# [TASK ITEM]
Write out each entry, exactly the way it appears.

RECORDS SUPPLIED Block Start

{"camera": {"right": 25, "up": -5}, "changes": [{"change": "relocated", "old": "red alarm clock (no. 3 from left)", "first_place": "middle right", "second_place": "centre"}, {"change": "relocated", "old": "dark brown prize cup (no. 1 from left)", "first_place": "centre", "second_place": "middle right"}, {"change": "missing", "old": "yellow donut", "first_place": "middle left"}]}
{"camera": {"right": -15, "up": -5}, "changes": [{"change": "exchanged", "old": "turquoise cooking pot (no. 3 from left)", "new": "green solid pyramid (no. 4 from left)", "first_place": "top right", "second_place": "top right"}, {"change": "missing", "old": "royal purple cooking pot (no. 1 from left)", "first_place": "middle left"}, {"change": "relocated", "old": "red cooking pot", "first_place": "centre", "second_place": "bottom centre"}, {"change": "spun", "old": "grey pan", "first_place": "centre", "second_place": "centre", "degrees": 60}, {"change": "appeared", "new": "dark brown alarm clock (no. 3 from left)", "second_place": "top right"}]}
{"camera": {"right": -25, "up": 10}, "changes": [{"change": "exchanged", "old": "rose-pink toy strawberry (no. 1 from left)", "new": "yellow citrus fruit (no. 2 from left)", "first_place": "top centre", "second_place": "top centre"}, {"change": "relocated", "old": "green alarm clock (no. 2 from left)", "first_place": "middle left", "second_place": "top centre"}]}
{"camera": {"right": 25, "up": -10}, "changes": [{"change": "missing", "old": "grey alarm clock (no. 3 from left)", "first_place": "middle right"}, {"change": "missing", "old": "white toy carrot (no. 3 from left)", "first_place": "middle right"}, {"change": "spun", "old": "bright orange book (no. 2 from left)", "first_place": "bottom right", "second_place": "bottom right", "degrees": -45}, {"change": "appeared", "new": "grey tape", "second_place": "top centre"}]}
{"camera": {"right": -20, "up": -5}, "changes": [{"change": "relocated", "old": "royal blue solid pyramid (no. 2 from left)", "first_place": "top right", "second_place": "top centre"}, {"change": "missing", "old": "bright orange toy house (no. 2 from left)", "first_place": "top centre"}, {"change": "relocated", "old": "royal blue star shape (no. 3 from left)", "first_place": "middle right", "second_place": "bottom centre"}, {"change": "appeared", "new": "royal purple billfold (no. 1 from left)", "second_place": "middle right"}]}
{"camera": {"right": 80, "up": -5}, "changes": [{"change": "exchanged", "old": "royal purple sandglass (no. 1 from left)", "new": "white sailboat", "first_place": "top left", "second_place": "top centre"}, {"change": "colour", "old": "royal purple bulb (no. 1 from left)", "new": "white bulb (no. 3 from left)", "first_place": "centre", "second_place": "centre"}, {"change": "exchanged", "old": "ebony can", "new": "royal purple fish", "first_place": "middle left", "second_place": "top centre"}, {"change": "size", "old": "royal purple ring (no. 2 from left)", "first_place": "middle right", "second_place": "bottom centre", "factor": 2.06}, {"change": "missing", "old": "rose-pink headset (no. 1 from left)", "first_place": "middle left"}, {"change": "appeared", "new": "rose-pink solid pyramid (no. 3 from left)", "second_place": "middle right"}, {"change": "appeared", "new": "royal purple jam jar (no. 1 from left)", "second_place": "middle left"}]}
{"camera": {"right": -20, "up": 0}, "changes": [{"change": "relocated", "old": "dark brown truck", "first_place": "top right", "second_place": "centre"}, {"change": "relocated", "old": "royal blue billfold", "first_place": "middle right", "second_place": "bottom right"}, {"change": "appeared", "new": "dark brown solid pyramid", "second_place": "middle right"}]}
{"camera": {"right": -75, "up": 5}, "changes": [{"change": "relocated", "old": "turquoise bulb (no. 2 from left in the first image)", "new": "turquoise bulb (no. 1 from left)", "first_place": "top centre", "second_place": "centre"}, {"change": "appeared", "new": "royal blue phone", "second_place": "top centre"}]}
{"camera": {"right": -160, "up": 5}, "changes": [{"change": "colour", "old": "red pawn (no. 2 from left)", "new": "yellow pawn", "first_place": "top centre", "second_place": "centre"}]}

RECORDS SUPPLIED Block End

# [EXERCISE OUTPUT]
{"camera": {"right": 25, "up": -5}, "changes": [{"change": "relocated", "old": "red alarm clock (no. 3 from left)", "first_place": "middle right", "second_place": "centre"}, {"change": "relocated", "old": "dark brown prize cup (no. 1 from left)", "first_place": "centre", "second_place": "middle right"}, {"change": "missing", "old": "yellow donut", "first_place": "middle left"}]}
{"camera": {"right": -15, "up": -5}, "changes": [{"change": "exchanged", "old": "turquoise cooking pot (no. 3 from left)", "new": "green solid pyramid (no. 4 from left)", "first_place": "top right", "second_place": "top right"}, {"change": "missing", "old": "royal purple cooking pot (no. 1 from left)", "first_place": "middle left"}, {"change": "relocated", "old": "red cooking pot", "first_place": "centre", "second_place": "bottom centre"}, {"change": "spun", "old": "grey pan", "first_place": "centre", "second_place": "centre", "degrees": 60}, {"change": "appeared", "new": "dark brown alarm clock (no. 3 from left)", "second_place": "top right"}]}
{"camera": {"right": -25, "up": 10}, "changes": [{"change": "exchanged", "old": "rose-pink toy strawberry (no. 1 from left)", "new": "yellow citrus fruit (no. 2 from left)", "first_place": "top centre", "second_place": "top centre"}, {"change": "relocated", "old": "green alarm clock (no. 2 from left)", "first_place": "middle left", "second_place": "top centre"}]}
{"camera": {"right": 25, "up": -10}, "changes": [{"change": "missing", "old": "grey alarm clock (no. 3 from left)", "first_place": "middle right"}, {"change": "missing", "old": "white toy carrot (no. 3 from left)", "first_place": "middle right"}, {"change": "spun", "old": "bright orange book (no. 2 from left)", "first_place": "bottom right", "second_place": "bottom right", "degrees": -45}, {"change": "appeared", "new": "grey tape", "second_place": "top centre"}]}
{"camera": {"right": -20, "up": -5}, "changes": [{"change": "relocated", "old": "royal blue solid pyramid (no. 2 from left)", "first_place": "top right", "second_place": "top centre"}, {"change": "missing", "old": "bright orange toy house (no. 2 from left)", "first_place": "top centre"}, {"change": "relocated", "old": "royal blue star shape (no. 3 from left)", "first_place": "middle right", "second_place": "bottom centre"}, {"change": "appeared", "new": "royal purple billfold (no. 1 from left)", "second_place": "middle right"}]}
{"camera": {"right": 80, "up": -5}, "changes": [{"change": "exchanged", "old": "royal purple sandglass (no. 1 from left)", "new": "white sailboat", "first_place": "top left", "second_place": "top centre"}, {"change": "colour", "old": "royal purple bulb (no. 1 from left)", "new": "white bulb (no. 3 from left)", "first_place": "centre", "second_place": "centre"}, {"change": "exchanged", "old": "ebony can", "new": "royal purple fish", "first_place": "middle left", "second_place": "top centre"}, {"change": "size", "old": "royal purple ring (no. 2 from left)", "first_place": "middle right", "second_place": "bottom centre", "factor": 2.06}, {"change": "missing", "old": "rose-pink headset (no. 1 from left)", "first_place": "middle left"}, {"change": "appeared", "new": "rose-pink solid pyramid (no. 3 from left)", "second_place": "middle right"}, {"change": "appeared", "new": "royal purple jam jar (no. 1 from left)", "second_place": "middle left"}]}
{"camera": {"right": -20, "up": 0}, "changes": [{"change": "relocated", "old": "dark brown truck", "first_place": "top right", "second_place": "centre"}, {"change": "relocated", "old": "royal blue billfold", "first_place": "middle right", "second_place": "bottom right"}, {"change": "appeared", "new": "dark brown solid pyramid", "second_place": "middle right"}]}
{"camera": {"right": -75, "up": 5}, "changes": [{"change": "relocated", "old": "turquoise bulb (no. 2 from left in the first image)", "new": "turquoise bulb (no. 1 from left)", "first_place": "top centre", "second_place": "centre"}, {"change": "appeared", "new": "royal blue phone", "second_place": "top centre"}]}
{"camera": {"right": -160, "up": 5}, "changes": [{"change": "colour", "old": "red pawn (no. 2 from left)", "new": "yellow pawn", "first_place": "top centre", "second_place": "centre"}]}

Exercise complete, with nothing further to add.